(Try it)
From the listing below, reproduce word for word the part that opens with the line containing "R3: 18k (+12V, SIG6) -> 18k (SIG3, SIG11)" and closes with the line containing "U1 pin IN-: GND -> +12V"; reproduce nothing else.

(Task input)
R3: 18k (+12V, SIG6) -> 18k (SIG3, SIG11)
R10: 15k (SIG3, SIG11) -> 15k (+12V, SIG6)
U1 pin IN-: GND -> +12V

---

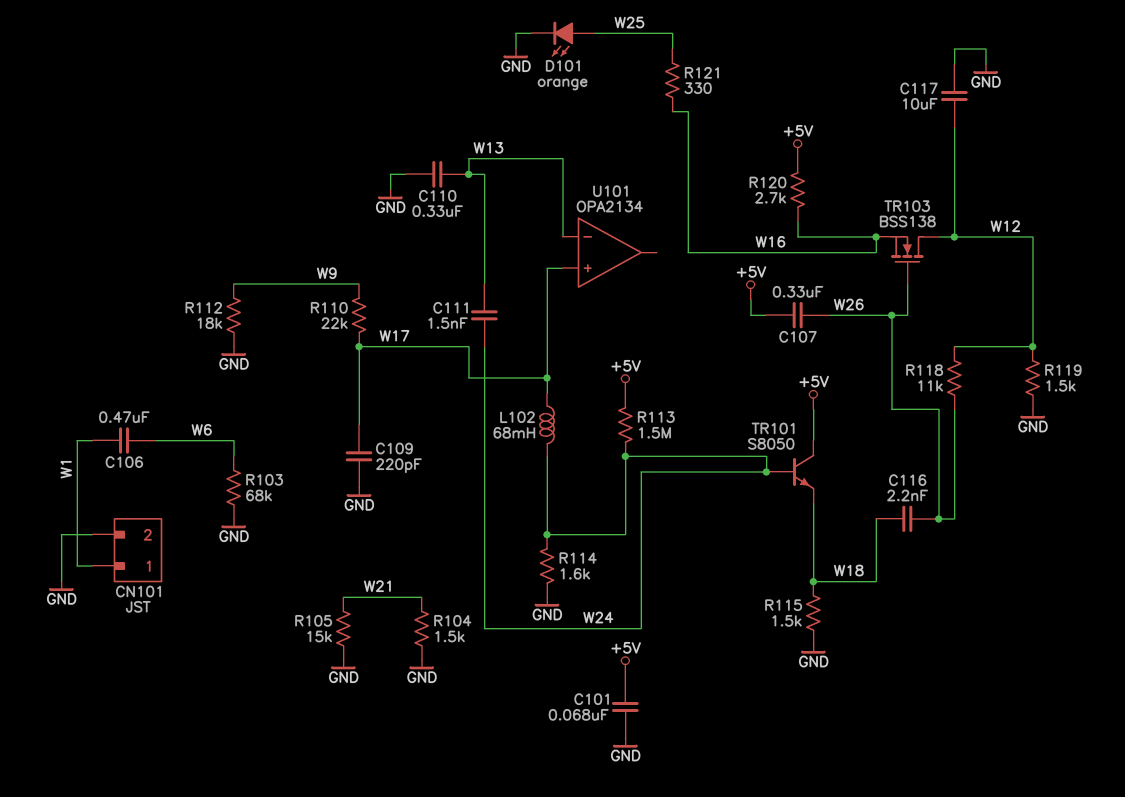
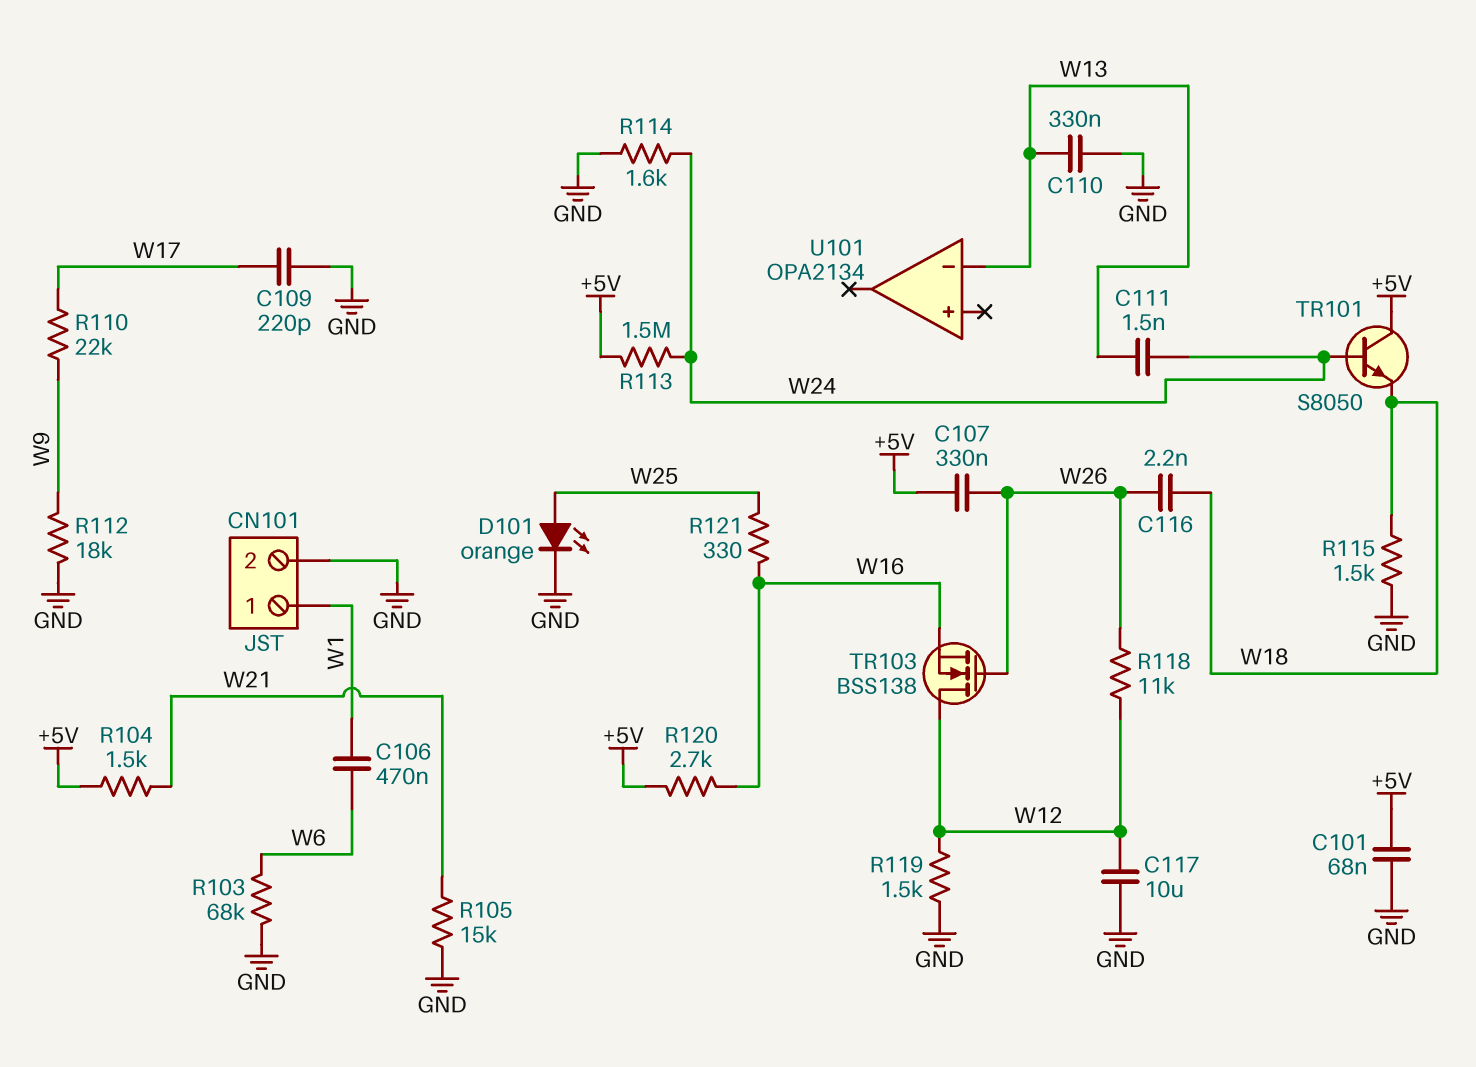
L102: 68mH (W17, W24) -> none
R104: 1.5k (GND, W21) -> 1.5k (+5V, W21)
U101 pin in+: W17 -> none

(Output)
R3: 18k (+12V, SIG6) -> 18k (SIG3, SIG11)
R10: 15k (SIG3, SIG11) -> 15k (+12V, SIG6)
U1 pin IN-: GND -> +12V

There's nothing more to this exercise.